### Task statement
The reply should match the listing below character for character, except that no image is carried over.

### Data records
______

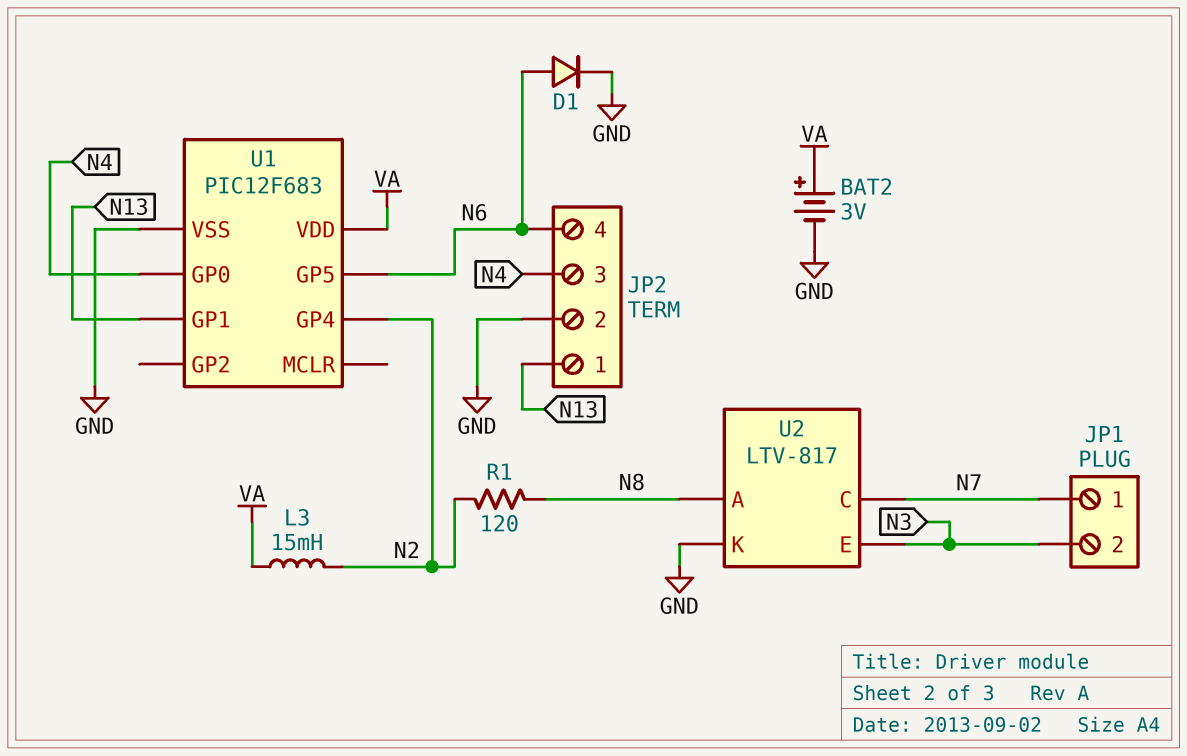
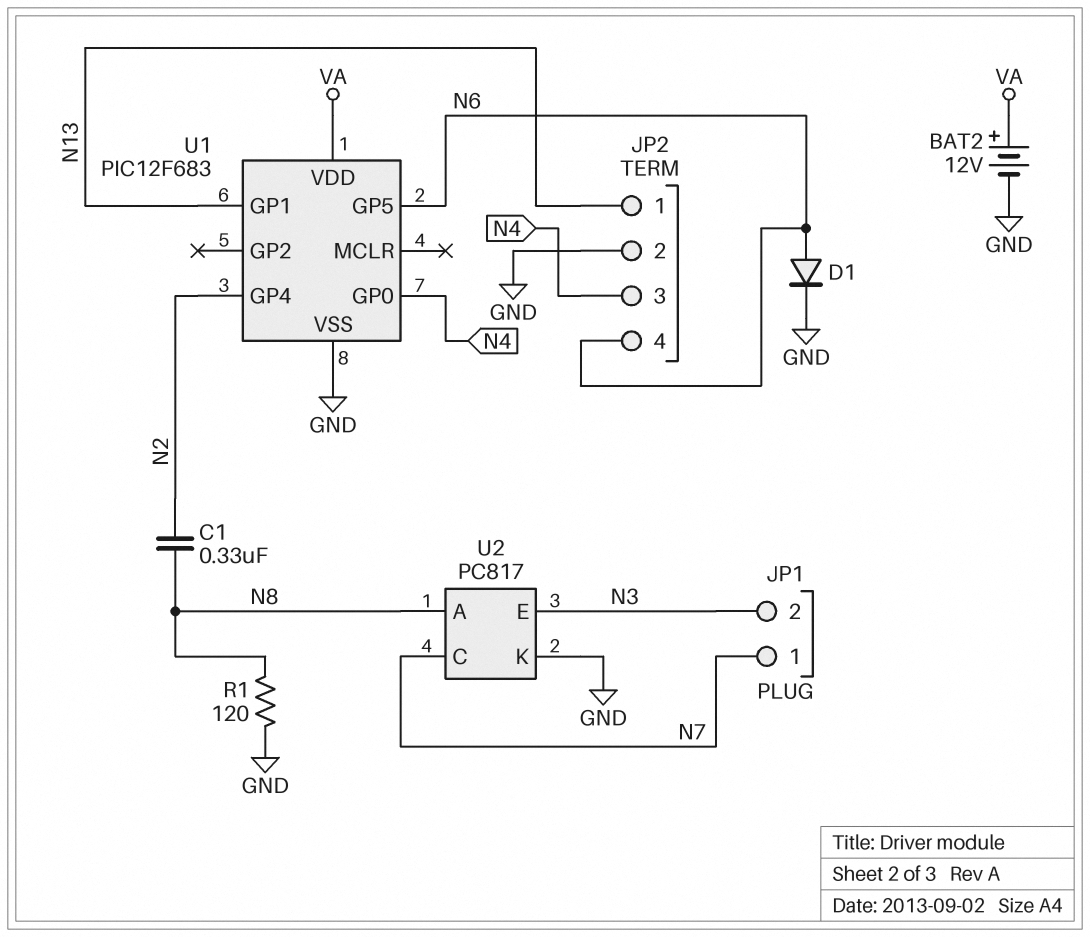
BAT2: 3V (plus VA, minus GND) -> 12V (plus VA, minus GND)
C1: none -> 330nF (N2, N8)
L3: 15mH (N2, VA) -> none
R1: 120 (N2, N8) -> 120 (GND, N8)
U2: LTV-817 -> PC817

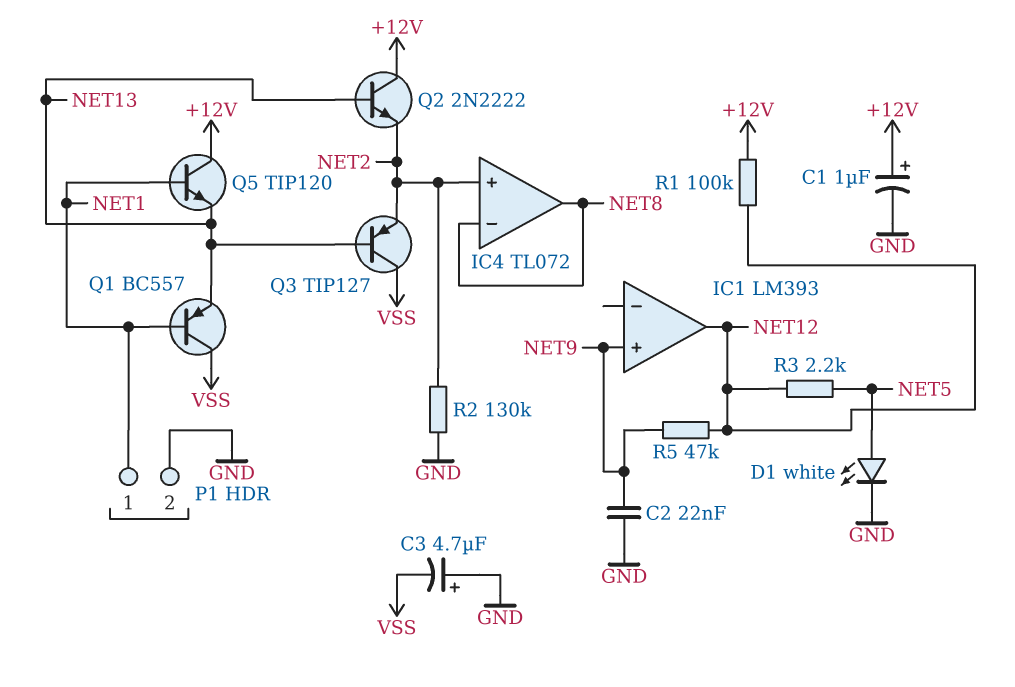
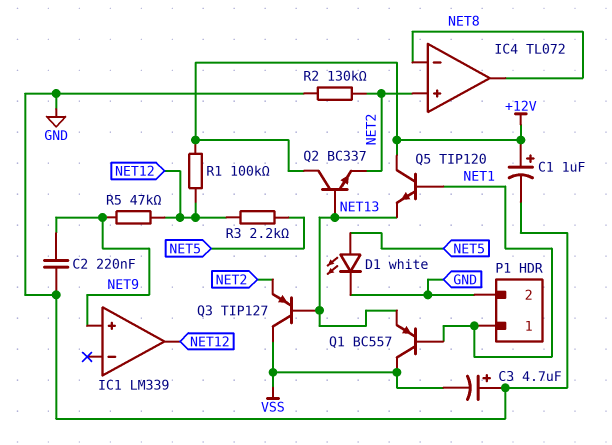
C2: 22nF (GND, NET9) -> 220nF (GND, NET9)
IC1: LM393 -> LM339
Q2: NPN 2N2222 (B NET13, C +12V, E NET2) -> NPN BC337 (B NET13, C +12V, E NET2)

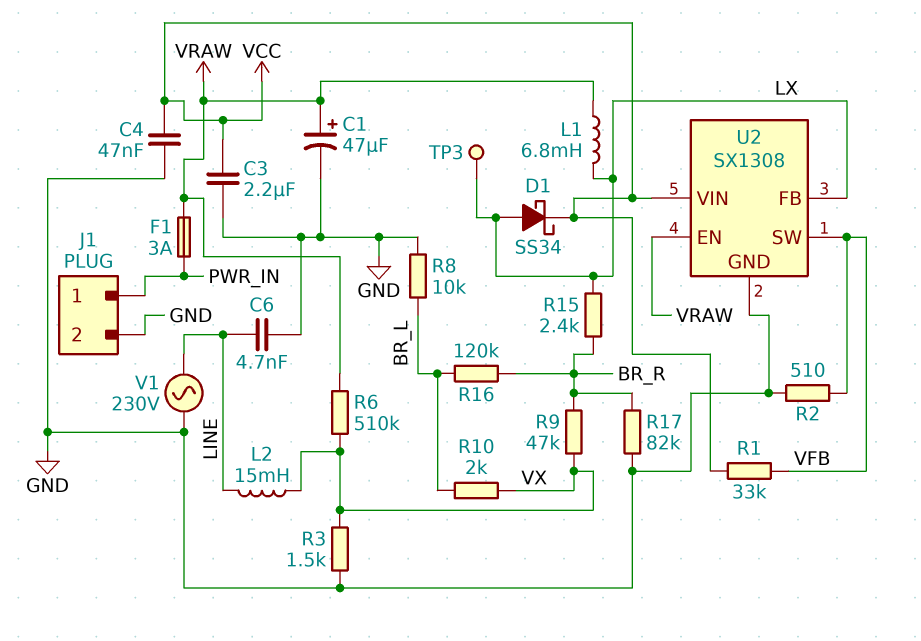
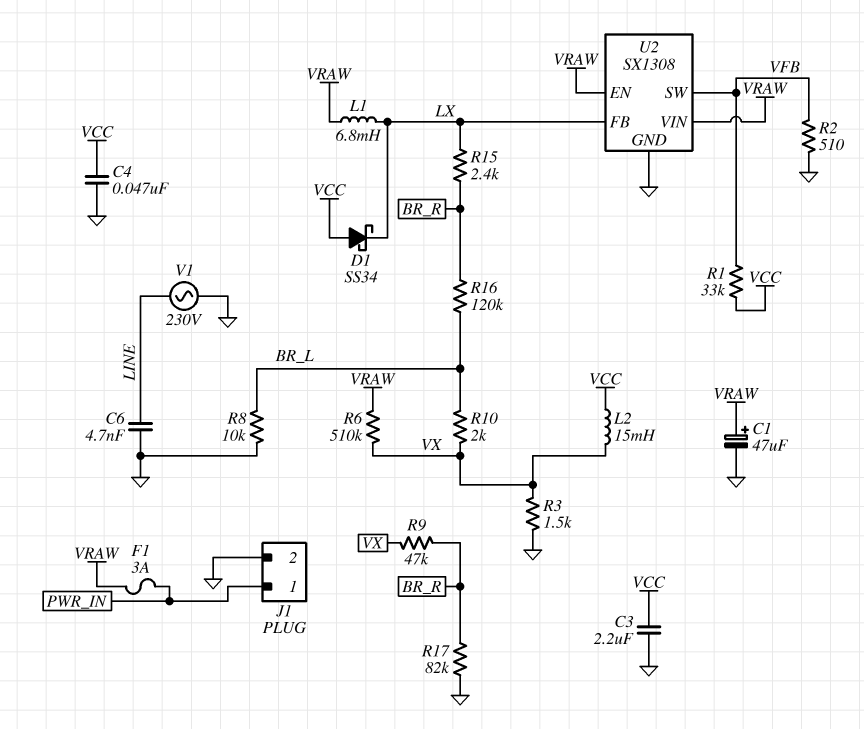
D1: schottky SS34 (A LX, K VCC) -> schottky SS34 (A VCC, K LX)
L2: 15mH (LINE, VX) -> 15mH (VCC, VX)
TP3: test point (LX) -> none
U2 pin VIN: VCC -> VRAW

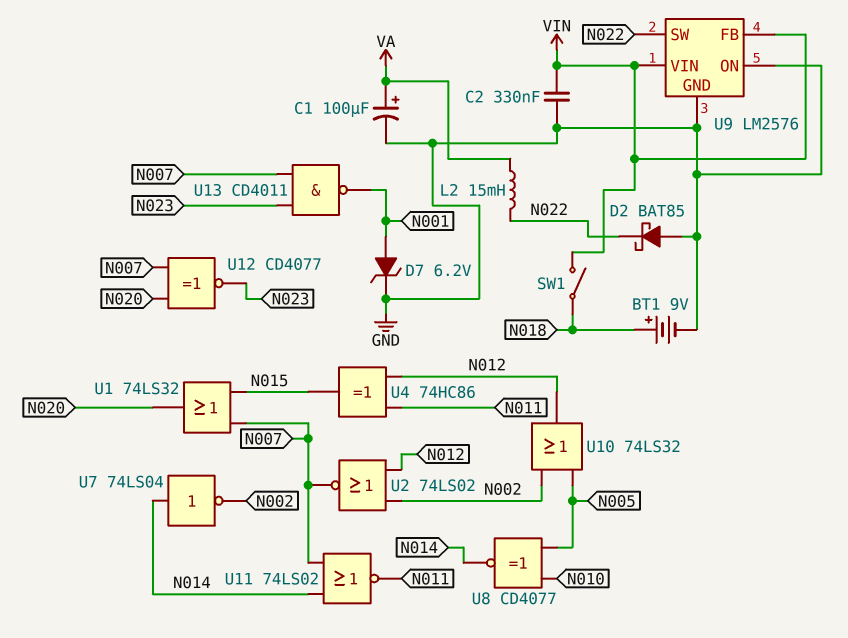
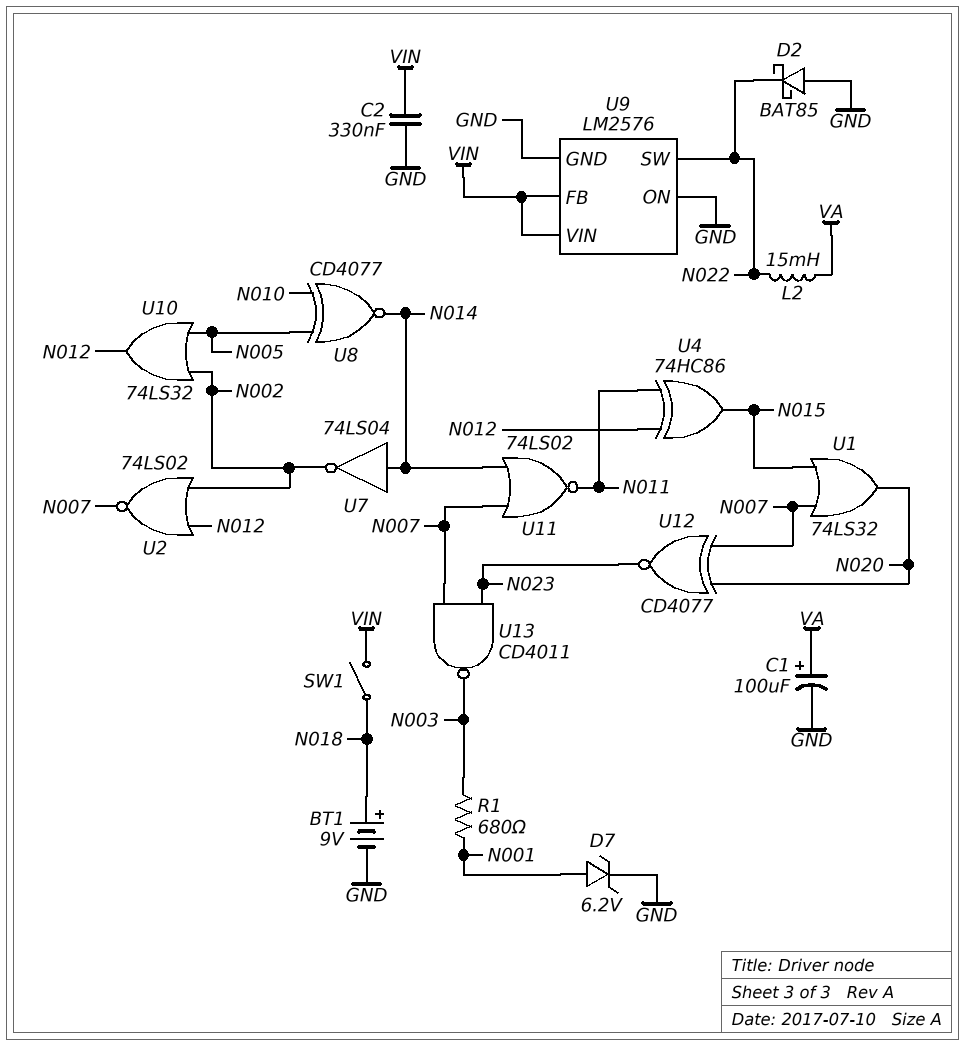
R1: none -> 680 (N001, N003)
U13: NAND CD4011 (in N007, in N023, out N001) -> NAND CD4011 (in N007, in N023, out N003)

______

### Written response
BAT2: 3V (plus VA, minus GND) -> 12V (plus VA, minus GND)
C1: none -> 330nF (N2, N8)
L3: 15mH (N2, VA) -> none
R1: 120 (N2, N8) -> 120 (GND, N8)
U2: LTV-817 -> PC817

C2: 22nF (GND, NET9) -> 220nF (GND, NET9)
IC1: LM393 -> LM339
Q2: NPN 2N2222 (B NET13, C +12V, E NET2) -> NPN BC337 (B NET13, C +12V, E NET2)

D1: schottky SS34 (A LX, K VCC) -> schottky SS34 (A VCC, K LX)
L2: 15mH (LINE, VX) -> 15mH (VCC, VX)
TP3: test point (LX) -> none
U2 pin VIN: VCC -> VRAW

R1: none -> 680 (N001, N003)
U13: NAND CD4011 (in N007, in N023, out N001) -> NAND CD4011 (in N007, in N023, out N003)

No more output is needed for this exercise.